#### [WHAT IS EXPECTED]
Go to the line below containing "green star: (33, 114) -> (50, 86), moved" and print exactly from there through the line containing "cyan rectangle: (158, 282)", both included. Print nothing else.

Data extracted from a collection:
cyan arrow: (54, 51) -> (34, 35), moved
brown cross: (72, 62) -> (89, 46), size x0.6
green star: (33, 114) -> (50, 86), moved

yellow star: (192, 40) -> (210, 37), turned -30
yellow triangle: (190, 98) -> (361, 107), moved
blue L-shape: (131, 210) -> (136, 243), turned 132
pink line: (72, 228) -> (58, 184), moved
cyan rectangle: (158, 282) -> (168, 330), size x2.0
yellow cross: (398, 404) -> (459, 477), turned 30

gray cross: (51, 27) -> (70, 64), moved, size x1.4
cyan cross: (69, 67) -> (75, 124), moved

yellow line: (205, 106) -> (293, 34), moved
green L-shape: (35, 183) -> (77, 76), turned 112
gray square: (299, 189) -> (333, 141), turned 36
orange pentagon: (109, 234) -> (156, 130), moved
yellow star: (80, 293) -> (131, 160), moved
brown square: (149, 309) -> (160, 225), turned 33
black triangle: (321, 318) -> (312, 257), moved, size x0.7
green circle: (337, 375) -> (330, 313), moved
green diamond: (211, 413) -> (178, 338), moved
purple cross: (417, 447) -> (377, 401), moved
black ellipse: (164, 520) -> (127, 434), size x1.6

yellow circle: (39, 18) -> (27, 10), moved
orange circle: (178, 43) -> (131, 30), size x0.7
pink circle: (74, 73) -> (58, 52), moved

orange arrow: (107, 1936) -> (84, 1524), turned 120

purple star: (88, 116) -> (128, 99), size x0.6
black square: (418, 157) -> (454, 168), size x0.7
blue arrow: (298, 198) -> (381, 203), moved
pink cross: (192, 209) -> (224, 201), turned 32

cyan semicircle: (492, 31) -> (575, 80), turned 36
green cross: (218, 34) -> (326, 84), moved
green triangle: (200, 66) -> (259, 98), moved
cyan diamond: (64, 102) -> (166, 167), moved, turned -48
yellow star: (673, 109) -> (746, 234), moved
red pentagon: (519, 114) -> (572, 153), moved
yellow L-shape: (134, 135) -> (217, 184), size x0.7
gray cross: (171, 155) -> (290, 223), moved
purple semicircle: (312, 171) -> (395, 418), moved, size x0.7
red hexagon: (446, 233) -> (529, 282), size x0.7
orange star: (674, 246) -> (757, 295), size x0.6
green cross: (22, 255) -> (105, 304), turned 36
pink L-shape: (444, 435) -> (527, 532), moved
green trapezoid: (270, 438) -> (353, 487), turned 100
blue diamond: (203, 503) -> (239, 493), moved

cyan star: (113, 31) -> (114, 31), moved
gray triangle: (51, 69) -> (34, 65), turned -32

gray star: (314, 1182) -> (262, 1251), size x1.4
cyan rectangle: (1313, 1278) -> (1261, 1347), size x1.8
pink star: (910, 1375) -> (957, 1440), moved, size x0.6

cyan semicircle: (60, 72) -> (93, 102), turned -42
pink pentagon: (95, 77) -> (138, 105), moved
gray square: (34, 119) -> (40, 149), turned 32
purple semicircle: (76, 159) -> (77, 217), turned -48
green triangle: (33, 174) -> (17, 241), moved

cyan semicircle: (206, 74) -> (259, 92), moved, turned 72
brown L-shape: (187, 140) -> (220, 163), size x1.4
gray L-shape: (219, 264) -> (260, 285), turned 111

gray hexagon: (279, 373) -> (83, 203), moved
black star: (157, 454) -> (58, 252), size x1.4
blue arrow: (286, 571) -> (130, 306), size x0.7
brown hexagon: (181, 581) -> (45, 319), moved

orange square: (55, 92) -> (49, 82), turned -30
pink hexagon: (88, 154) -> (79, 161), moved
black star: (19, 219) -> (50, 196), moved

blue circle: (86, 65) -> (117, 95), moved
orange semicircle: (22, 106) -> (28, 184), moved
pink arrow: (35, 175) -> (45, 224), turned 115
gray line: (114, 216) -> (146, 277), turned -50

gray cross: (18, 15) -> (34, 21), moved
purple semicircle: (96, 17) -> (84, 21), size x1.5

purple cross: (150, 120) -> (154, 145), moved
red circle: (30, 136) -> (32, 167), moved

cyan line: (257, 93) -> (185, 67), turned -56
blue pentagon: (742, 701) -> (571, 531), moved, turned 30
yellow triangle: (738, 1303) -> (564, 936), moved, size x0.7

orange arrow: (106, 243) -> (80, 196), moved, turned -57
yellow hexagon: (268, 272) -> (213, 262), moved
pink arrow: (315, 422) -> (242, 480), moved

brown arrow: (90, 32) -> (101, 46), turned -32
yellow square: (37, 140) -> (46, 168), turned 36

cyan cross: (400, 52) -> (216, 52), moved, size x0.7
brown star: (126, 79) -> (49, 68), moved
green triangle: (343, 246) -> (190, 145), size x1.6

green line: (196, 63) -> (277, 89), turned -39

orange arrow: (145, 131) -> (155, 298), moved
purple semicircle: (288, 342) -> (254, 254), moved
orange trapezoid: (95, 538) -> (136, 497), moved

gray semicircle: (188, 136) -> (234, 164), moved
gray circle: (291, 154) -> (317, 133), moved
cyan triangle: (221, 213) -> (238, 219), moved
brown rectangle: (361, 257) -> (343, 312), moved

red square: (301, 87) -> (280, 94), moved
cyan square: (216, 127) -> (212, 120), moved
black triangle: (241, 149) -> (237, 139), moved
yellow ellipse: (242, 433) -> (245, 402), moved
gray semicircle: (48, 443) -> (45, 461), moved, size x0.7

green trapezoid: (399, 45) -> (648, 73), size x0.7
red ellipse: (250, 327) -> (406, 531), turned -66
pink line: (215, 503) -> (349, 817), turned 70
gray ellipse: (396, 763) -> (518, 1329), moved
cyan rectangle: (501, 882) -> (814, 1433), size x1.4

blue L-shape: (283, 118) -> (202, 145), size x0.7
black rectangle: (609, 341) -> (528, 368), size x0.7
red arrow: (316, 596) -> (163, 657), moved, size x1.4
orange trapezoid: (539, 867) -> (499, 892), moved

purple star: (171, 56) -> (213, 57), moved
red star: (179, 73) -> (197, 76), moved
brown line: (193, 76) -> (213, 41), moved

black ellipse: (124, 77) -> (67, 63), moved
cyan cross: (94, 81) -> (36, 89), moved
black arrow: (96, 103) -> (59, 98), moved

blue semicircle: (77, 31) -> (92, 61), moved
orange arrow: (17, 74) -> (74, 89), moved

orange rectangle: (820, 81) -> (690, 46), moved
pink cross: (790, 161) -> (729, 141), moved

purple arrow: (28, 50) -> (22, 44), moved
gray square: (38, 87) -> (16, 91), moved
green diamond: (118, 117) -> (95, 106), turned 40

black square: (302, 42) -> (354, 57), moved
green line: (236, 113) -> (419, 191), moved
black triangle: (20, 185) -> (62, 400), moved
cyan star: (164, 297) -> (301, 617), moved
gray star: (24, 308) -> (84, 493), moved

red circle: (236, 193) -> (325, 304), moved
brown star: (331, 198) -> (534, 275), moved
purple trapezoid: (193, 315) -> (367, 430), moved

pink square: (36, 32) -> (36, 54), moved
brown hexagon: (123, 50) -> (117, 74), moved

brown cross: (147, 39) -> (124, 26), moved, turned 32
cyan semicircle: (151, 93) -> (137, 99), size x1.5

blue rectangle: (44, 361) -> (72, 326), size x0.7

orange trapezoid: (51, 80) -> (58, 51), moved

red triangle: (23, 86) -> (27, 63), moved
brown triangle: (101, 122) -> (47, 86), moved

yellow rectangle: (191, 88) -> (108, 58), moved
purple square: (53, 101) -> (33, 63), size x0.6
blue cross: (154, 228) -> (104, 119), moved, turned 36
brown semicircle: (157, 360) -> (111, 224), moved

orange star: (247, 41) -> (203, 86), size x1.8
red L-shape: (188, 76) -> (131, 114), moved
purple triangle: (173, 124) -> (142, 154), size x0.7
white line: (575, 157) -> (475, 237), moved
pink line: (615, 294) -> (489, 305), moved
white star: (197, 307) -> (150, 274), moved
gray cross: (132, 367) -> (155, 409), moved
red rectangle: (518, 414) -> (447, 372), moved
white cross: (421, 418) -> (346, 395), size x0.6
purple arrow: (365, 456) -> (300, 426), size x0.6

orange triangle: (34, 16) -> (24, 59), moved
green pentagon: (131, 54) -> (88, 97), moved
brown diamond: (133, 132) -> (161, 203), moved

#### [OUTPUT FOR THIS EXERCISE]
green star: (33, 114) -> (50, 86), moved

yellow star: (192, 40) -> (210, 37), turned -30
yellow triangle: (190, 98) -> (361, 107), moved
blue L-shape: (131, 210) -> (136, 243), turned 132
pink line: (72, 228) -> (58, 184), moved
cyan rectangle: (158, 282) -> (168, 330), size x2.0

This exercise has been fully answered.